(ASSIGNMENT)
Give back the lines below exactly, but do not include any pictures.

-*-*-

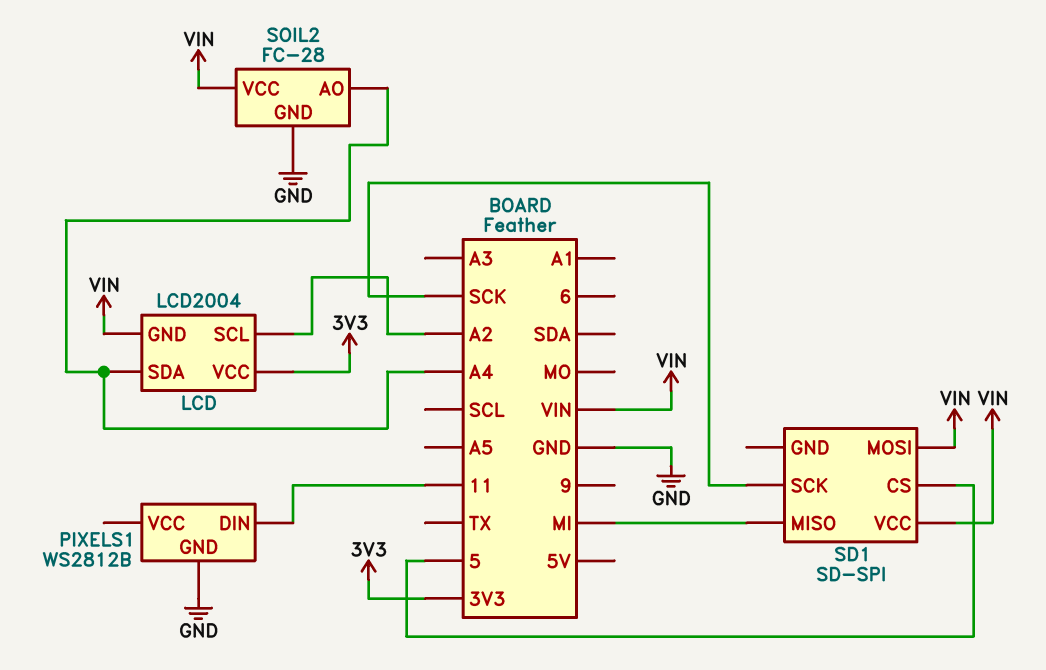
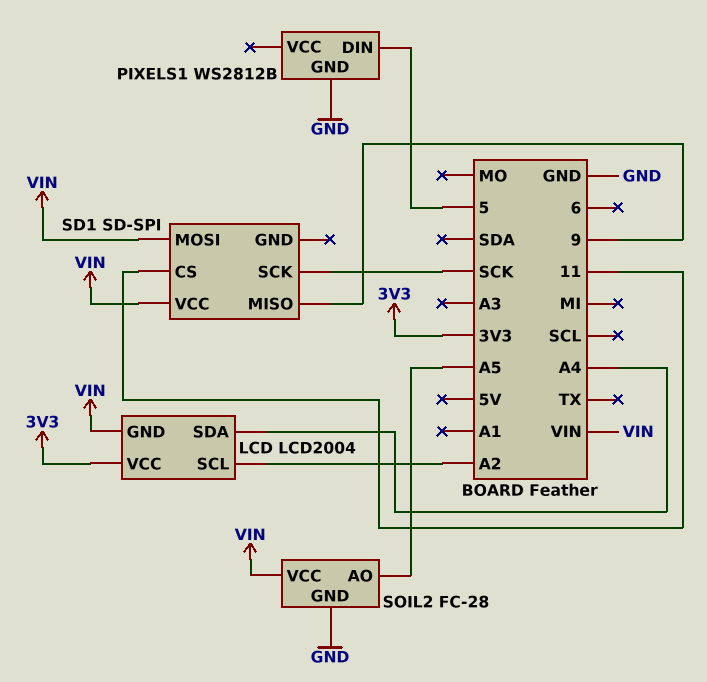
PIXELS1 pin DIN: 11 -> 5
SD1 pin CS: 5 -> 11
SD1 pin MISO: MI -> 9
SOIL2 pin AO: A4 -> A5

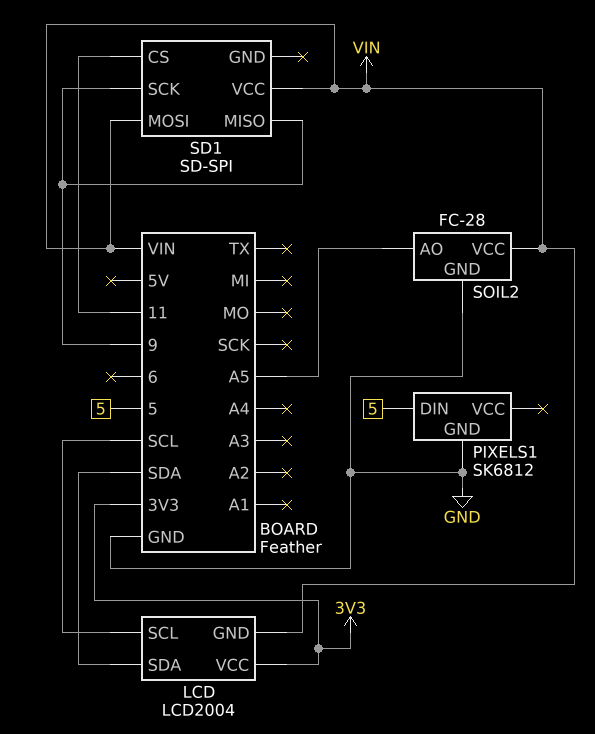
LCD pin SCL: A2 -> SCL
LCD pin SDA: A4 -> SDA
PIXELS1: WS2812B -> SK6812
SD1 pin SCK: SCK -> 9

-*-*-

(RESPONSE FOR THIS EXERCISE)
PIXELS1 pin DIN: 11 -> 5
SD1 pin CS: 5 -> 11
SD1 pin MISO: MI -> 9
SOIL2 pin AO: A4 -> A5

LCD pin SCL: A2 -> SCL
LCD pin SDA: A4 -> SDA
PIXELS1: WS2812B -> SK6812
SD1 pin SCK: SCK -> 9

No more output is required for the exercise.